▶
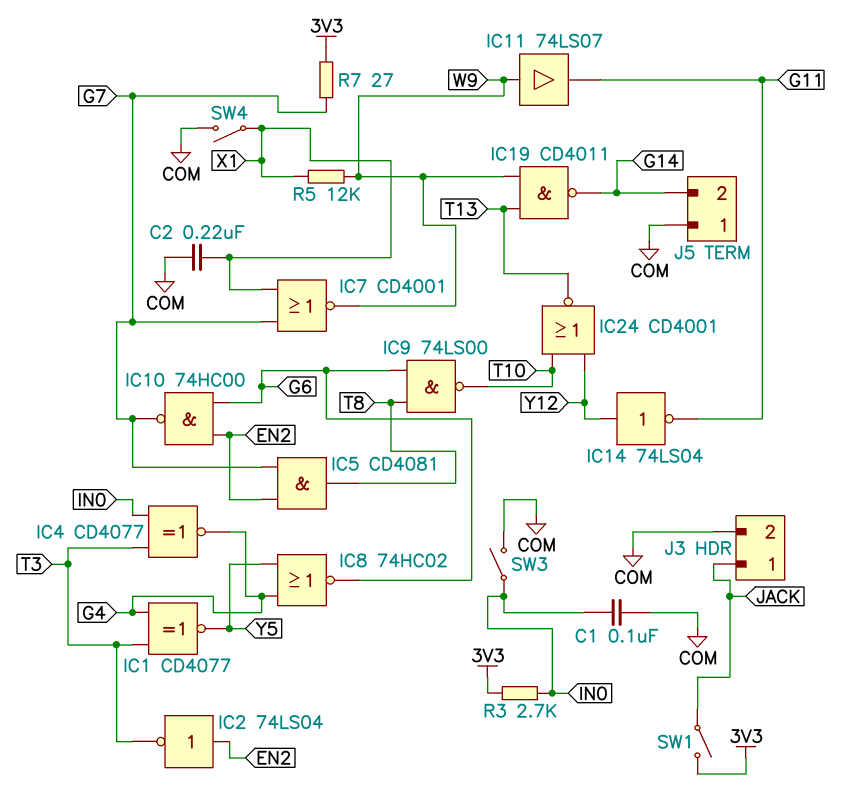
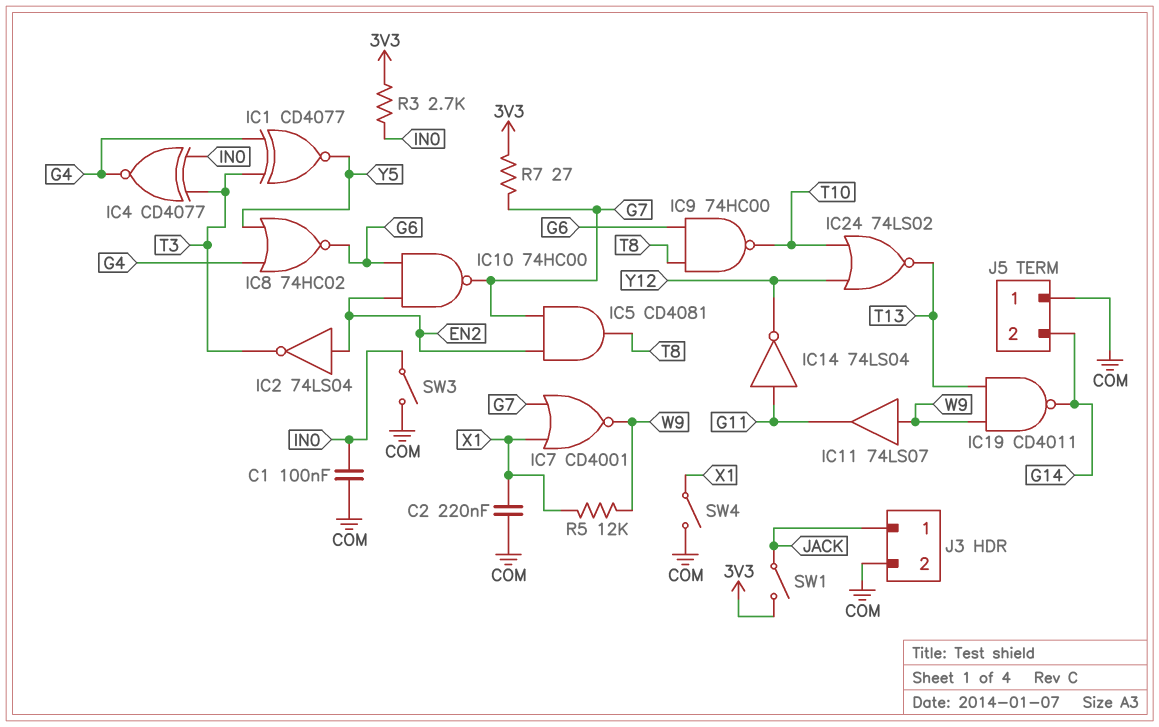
IC9: NAND 74LS00 (in G6, in T8, out T10) -> NAND 74HC00 (in G6, in T8, out T10)
IC14: NOT 74LS04 (in Y12, out G11) -> NOT 74LS04 (in G11, out Y12)
IC24: NOR CD4001 (in T10, in Y12, out T13) -> NOR 74LS02 (in T10, in Y12, out T13)

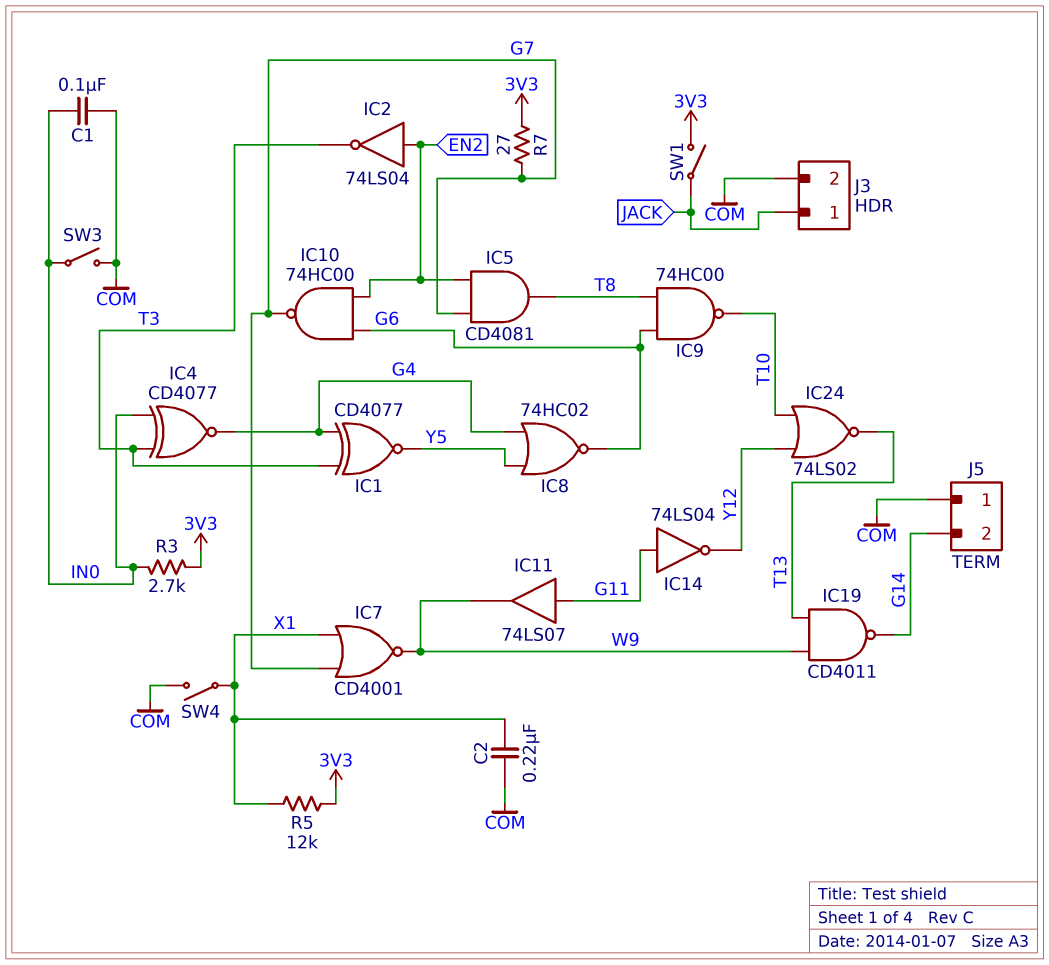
IC11: buffer 74LS07 (in W9, out G11) -> buffer 74LS07 (in G11, out W9)
R5: 12k (W9, X1) -> 12k (3V3, X1)

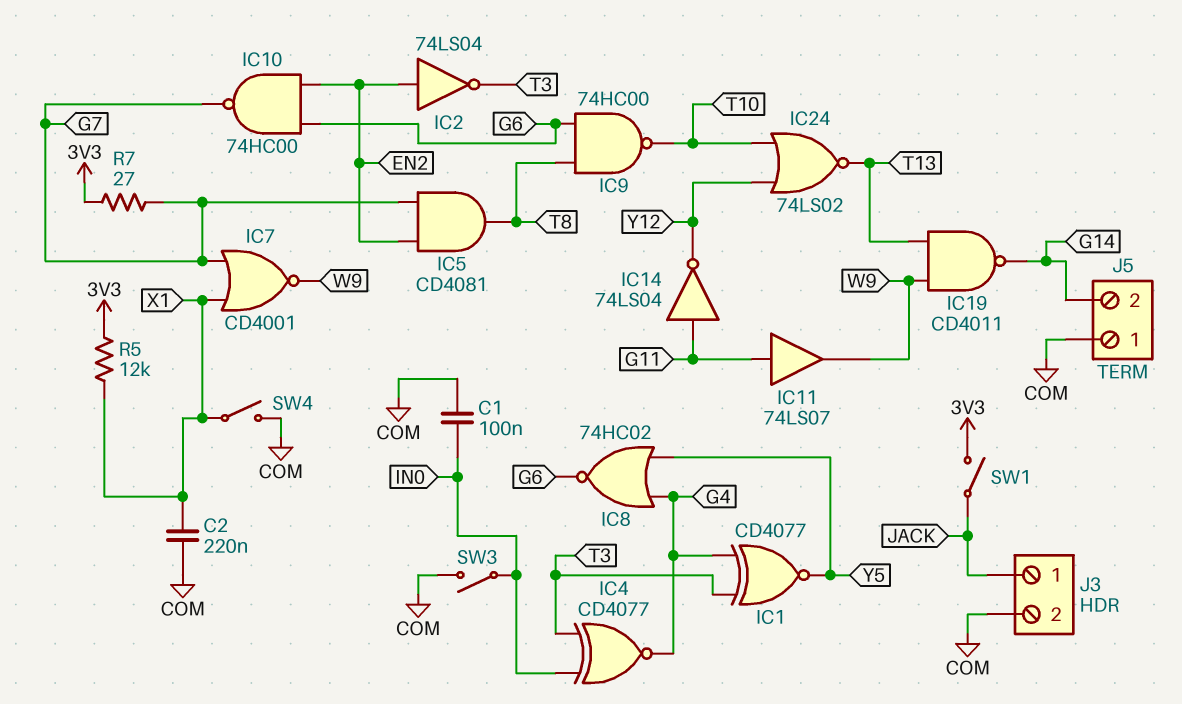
R3: 2.7k (3V3, IN0) -> none

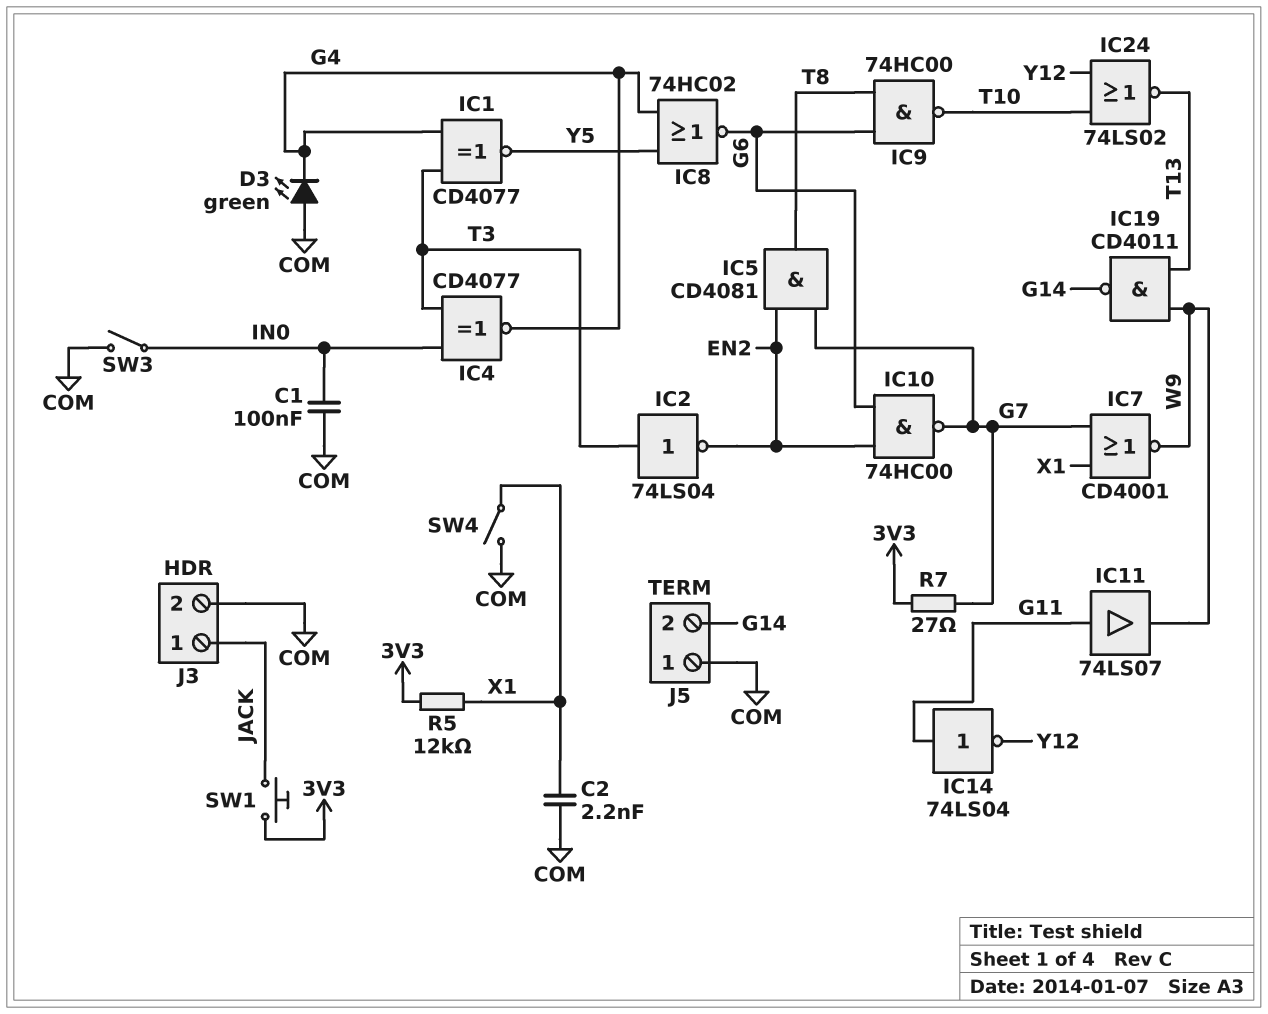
C2: 220nF (COM, X1) -> 2.2nF (COM, X1)
D3: none -> LED green (A COM, K G4)
IC2: NOT 74LS04 (in EN2, out T3) -> NOT 74LS04 (in T3, out EN2)
SW1: switch (3V3, JACK) -> button (3V3, JACK)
◀
= What you are asked to do =
Repeat the entries verbatim; no pictures.

= Solution =
IC9: NAND 74LS00 (in G6, in T8, out T10) -> NAND 74HC00 (in G6, in T8, out T10)
IC14: NOT 74LS04 (in Y12, out G11) -> NOT 74LS04 (in G11, out Y12)
IC24: NOR CD4001 (in T10, in Y12, out T13) -> NOR 74LS02 (in T10, in Y12, out T13)

IC11: buffer 74LS07 (in W9, out G11) -> buffer 74LS07 (in G11, out W9)
R5: 12k (W9, X1) -> 12k (3V3, X1)

R3: 2.7k (3V3, IN0) -> none

C2: 220nF (COM, X1) -> 2.2nF (COM, X1)
D3: none -> LED green (A COM, K G4)
IC2: NOT 74LS04 (in EN2, out T3) -> NOT 74LS04 (in T3, out EN2)
SW1: switch (3V3, JACK) -> button (3V3, JACK)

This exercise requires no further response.